Could you restate every line of the data word for word?

(Records from a data collection)
-------

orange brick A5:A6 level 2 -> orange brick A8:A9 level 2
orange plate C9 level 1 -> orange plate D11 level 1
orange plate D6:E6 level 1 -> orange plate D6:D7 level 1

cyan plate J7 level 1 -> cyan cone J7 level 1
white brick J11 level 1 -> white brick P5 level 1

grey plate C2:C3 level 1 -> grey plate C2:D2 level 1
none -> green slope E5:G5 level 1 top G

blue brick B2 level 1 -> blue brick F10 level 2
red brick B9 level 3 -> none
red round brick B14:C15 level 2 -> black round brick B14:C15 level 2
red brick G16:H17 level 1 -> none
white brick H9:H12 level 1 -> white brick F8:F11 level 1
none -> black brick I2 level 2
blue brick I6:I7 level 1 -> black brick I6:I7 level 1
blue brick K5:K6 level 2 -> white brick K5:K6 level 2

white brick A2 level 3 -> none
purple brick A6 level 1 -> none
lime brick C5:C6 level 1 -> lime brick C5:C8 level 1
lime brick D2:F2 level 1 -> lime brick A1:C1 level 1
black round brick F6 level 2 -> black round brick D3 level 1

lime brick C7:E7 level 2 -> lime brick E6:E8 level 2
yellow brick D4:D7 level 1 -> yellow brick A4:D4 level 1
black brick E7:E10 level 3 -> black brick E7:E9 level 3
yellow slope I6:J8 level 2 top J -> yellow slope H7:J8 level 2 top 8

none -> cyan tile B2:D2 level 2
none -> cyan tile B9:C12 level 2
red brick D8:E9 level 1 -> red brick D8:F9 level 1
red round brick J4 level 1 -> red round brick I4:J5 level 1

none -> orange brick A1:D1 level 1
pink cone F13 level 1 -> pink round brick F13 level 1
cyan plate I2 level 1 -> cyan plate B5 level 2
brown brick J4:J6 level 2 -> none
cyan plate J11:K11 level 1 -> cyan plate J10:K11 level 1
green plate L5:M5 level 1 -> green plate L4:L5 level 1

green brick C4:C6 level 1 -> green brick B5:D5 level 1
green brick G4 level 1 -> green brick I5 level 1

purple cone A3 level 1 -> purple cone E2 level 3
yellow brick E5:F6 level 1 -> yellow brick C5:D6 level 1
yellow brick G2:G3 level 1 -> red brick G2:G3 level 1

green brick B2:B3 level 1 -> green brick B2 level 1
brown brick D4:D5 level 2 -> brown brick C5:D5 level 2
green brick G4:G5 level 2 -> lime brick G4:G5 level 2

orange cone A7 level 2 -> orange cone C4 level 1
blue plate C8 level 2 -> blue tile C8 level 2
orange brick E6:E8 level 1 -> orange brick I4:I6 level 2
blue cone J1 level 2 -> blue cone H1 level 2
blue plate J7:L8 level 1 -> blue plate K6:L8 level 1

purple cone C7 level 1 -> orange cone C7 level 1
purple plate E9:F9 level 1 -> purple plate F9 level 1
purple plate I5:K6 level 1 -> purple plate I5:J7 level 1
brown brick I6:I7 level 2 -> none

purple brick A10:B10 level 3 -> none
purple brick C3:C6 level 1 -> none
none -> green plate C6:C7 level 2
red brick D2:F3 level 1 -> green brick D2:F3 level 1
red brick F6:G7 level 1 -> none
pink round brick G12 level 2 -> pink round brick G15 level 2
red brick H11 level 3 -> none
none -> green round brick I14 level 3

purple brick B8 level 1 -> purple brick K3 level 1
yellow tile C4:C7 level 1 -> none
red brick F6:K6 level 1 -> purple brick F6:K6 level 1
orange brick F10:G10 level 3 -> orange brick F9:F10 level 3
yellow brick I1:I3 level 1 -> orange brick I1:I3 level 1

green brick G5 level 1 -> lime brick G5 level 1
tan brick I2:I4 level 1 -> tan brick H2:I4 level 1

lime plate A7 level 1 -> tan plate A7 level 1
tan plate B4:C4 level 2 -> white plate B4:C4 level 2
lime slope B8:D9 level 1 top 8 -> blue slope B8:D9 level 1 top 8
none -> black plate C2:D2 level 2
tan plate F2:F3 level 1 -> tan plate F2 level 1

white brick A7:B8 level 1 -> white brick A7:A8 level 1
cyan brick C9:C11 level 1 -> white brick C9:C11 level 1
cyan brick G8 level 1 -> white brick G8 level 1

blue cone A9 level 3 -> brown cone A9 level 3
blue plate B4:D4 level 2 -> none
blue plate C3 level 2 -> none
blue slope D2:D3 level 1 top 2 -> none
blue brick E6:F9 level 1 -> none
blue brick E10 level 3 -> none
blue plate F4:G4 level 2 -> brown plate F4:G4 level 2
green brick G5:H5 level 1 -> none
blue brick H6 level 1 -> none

-------

* Completed task *
orange brick A5:A6 level 2 -> orange brick A8:A9 level 2
orange plate C9 level 1 -> orange plate D11 level 1
orange plate D6:E6 level 1 -> orange plate D6:D7 level 1

cyan plate J7 level 1 -> cyan cone J7 level 1
white brick J11 level 1 -> white brick P5 level 1

grey plate C2:C3 level 1 -> grey plate C2:D2 level 1
none -> green slope E5:G5 level 1 top G

blue brick B2 level 1 -> blue brick F10 level 2
red brick B9 level 3 -> none
red round brick B14:C15 level 2 -> black round brick B14:C15 level 2
red brick G16:H17 level 1 -> none
white brick H9:H12 level 1 -> white brick F8:F11 level 1
none -> black brick I2 level 2
blue brick I6:I7 level 1 -> black brick I6:I7 level 1
blue brick K5:K6 level 2 -> white brick K5:K6 level 2

white brick A2 level 3 -> none
purple brick A6 level 1 -> none
lime brick C5:C6 level 1 -> lime brick C5:C8 level 1
lime brick D2:F2 level 1 -> lime brick A1:C1 level 1
black round brick F6 level 2 -> black round brick D3 level 1

lime brick C7:E7 level 2 -> lime brick E6:E8 level 2
yellow brick D4:D7 level 1 -> yellow brick A4:D4 level 1
black brick E7:E10 level 3 -> black brick E7:E9 level 3
yellow slope I6:J8 level 2 top J -> yellow slope H7:J8 level 2 top 8

none -> cyan tile B2:D2 level 2
none -> cyan tile B9:C12 level 2
red brick D8:E9 level 1 -> red brick D8:F9 level 1
red round brick J4 level 1 -> red round brick I4:J5 level 1

none -> orange brick A1:D1 level 1
pink cone F13 level 1 -> pink round brick F13 level 1
cyan plate I2 level 1 -> cyan plate B5 level 2
brown brick J4:J6 level 2 -> none
cyan plate J11:K11 level 1 -> cyan plate J10:K11 level 1
green plate L5:M5 level 1 -> green plate L4:L5 level 1

green brick C4:C6 level 1 -> green brick B5:D5 level 1
green brick G4 level 1 -> green brick I5 level 1

purple cone A3 level 1 -> purple cone E2 level 3
yellow brick E5:F6 level 1 -> yellow brick C5:D6 level 1
yellow brick G2:G3 level 1 -> red brick G2:G3 level 1

green brick B2:B3 level 1 -> green brick B2 level 1
brown brick D4:D5 level 2 -> brown brick C5:D5 level 2
green brick G4:G5 level 2 -> lime brick G4:G5 level 2

orange cone A7 level 2 -> orange cone C4 level 1
blue plate C8 level 2 -> blue tile C8 level 2
orange brick E6:E8 level 1 -> orange brick I4:I6 level 2
blue cone J1 level 2 -> blue cone H1 level 2
blue plate J7:L8 level 1 -> blue plate K6:L8 level 1

purple cone C7 level 1 -> orange cone C7 level 1
purple plate E9:F9 level 1 -> purple plate F9 level 1
purple plate I5:K6 level 1 -> purple plate I5:J7 level 1
brown brick I6:I7 level 2 -> none

purple brick A10:B10 level 3 -> none
purple brick C3:C6 level 1 -> none
none -> green plate C6:C7 level 2
red brick D2:F3 level 1 -> green brick D2:F3 level 1
red brick F6:G7 level 1 -> none
pink round brick G12 level 2 -> pink round brick G15 level 2
red brick H11 level 3 -> none
none -> green round brick I14 level 3

purple brick B8 level 1 -> purple brick K3 level 1
yellow tile C4:C7 level 1 -> none
red brick F6:K6 level 1 -> purple brick F6:K6 level 1
orange brick F10:G10 level 3 -> orange brick F9:F10 level 3
yellow brick I1:I3 level 1 -> orange brick I1:I3 level 1

green brick G5 level 1 -> lime brick G5 level 1
tan brick I2:I4 level 1 -> tan brick H2:I4 level 1

lime plate A7 level 1 -> tan plate A7 level 1
tan plate B4:C4 level 2 -> white plate B4:C4 level 2
lime slope B8:D9 level 1 top 8 -> blue slope B8:D9 level 1 top 8
none -> black plate C2:D2 level 2
tan plate F2:F3 level 1 -> tan plate F2 level 1

white brick A7:B8 level 1 -> white brick A7:A8 level 1
cyan brick C9:C11 level 1 -> white brick C9:C11 level 1
cyan brick G8 level 1 -> white brick G8 level 1

blue cone A9 level 3 -> brown cone A9 level 3
blue plate B4:D4 level 2 -> none
blue plate C3 level 2 -> none
blue slope D2:D3 level 1 top 2 -> none
blue brick E6:F9 level 1 -> none
blue brick E10 level 3 -> none
blue plate F4:G4 level 2 -> brown plate F4:G4 level 2
green brick G5:H5 level 1 -> none
blue brick H6 level 1 -> none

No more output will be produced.